_INFORMATION SUPPLIED_
==============================

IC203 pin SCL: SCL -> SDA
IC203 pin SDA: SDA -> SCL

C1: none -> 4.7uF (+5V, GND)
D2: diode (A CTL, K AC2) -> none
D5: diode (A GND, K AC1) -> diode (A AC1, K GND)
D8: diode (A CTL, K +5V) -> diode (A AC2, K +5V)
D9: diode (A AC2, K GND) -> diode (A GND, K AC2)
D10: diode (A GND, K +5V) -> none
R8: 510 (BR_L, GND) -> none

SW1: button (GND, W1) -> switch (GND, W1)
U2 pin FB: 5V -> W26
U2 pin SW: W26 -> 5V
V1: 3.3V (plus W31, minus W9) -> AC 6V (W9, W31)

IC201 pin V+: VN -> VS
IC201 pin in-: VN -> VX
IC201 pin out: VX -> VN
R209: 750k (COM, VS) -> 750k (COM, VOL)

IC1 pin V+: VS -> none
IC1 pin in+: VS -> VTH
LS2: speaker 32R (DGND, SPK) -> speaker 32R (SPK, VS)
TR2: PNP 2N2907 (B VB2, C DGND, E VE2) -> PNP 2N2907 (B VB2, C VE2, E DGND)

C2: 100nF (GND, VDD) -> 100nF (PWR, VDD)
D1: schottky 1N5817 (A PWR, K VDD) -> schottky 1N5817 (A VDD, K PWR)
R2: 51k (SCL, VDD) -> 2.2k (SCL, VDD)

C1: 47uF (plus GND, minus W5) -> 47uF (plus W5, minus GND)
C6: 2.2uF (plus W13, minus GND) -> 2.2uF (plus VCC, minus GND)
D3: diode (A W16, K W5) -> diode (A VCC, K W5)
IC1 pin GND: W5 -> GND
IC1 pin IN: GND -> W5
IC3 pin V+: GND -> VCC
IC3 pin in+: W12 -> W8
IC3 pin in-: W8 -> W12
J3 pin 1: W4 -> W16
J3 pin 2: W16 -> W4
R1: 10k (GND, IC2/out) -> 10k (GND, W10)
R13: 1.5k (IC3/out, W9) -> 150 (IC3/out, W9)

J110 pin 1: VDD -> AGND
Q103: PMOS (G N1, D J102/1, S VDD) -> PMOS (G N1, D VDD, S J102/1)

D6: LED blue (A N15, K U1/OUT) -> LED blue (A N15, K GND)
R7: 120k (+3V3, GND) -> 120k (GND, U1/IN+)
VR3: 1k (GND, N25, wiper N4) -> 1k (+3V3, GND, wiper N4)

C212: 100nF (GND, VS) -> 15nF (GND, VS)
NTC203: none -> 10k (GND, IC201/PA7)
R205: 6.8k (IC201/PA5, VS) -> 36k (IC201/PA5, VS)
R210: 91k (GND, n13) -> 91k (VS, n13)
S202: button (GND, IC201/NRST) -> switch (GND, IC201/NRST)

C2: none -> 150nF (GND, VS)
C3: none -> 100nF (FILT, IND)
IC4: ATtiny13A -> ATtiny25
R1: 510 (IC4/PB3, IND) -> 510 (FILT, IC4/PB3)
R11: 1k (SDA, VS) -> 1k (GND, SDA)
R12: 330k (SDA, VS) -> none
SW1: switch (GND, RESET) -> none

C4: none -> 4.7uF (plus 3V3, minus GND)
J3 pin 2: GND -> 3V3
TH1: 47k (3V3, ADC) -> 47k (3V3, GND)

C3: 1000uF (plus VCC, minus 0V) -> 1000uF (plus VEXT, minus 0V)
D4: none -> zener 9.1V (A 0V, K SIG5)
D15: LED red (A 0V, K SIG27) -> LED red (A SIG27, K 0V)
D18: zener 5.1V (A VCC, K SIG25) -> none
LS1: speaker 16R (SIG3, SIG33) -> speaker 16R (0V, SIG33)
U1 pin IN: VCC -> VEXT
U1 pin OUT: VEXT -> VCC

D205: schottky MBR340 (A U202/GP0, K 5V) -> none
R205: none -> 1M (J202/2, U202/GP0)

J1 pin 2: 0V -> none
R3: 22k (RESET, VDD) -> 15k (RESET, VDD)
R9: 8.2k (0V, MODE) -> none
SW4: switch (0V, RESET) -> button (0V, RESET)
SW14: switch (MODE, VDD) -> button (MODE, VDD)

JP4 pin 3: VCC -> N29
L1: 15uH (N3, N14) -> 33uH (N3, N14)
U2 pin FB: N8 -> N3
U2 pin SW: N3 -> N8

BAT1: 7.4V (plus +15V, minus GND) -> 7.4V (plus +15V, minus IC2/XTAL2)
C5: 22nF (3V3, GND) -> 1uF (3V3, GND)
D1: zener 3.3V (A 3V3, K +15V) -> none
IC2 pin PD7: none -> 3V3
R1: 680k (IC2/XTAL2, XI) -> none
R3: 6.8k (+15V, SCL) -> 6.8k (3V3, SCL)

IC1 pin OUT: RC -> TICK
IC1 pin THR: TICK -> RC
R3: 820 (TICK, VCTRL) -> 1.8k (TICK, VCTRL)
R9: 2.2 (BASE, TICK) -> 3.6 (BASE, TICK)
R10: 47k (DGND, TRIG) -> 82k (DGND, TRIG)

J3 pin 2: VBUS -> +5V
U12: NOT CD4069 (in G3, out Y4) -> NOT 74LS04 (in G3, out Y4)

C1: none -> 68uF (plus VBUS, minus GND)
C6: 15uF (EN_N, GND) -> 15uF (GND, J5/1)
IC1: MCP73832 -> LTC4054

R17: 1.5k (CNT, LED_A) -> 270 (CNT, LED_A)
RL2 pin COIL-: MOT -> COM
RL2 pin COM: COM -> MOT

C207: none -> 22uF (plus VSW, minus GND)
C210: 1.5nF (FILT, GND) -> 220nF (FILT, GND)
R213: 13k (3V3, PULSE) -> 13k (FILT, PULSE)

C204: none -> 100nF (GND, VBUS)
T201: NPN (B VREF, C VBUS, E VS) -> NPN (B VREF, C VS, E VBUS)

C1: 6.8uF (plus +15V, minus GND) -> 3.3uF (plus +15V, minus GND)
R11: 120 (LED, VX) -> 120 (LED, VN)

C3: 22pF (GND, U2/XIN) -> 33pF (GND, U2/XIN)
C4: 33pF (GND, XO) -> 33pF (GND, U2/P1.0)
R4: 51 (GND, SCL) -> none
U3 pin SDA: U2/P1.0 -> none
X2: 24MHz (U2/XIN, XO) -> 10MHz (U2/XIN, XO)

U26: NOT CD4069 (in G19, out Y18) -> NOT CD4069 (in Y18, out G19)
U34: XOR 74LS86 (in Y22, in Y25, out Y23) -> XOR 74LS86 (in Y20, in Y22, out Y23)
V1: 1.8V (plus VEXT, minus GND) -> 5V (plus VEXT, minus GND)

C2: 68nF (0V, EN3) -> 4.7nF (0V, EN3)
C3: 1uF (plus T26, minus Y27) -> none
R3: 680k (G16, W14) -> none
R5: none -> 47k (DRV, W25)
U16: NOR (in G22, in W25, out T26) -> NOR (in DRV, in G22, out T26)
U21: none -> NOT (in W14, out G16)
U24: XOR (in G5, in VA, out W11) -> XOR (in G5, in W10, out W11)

==============================

What lines of the listing above hold "MODE"? Copy all of them.

R9: 8.2k (0V, MODE) -> none
SW14: switch (MODE, VDD) -> button (MODE, VDD)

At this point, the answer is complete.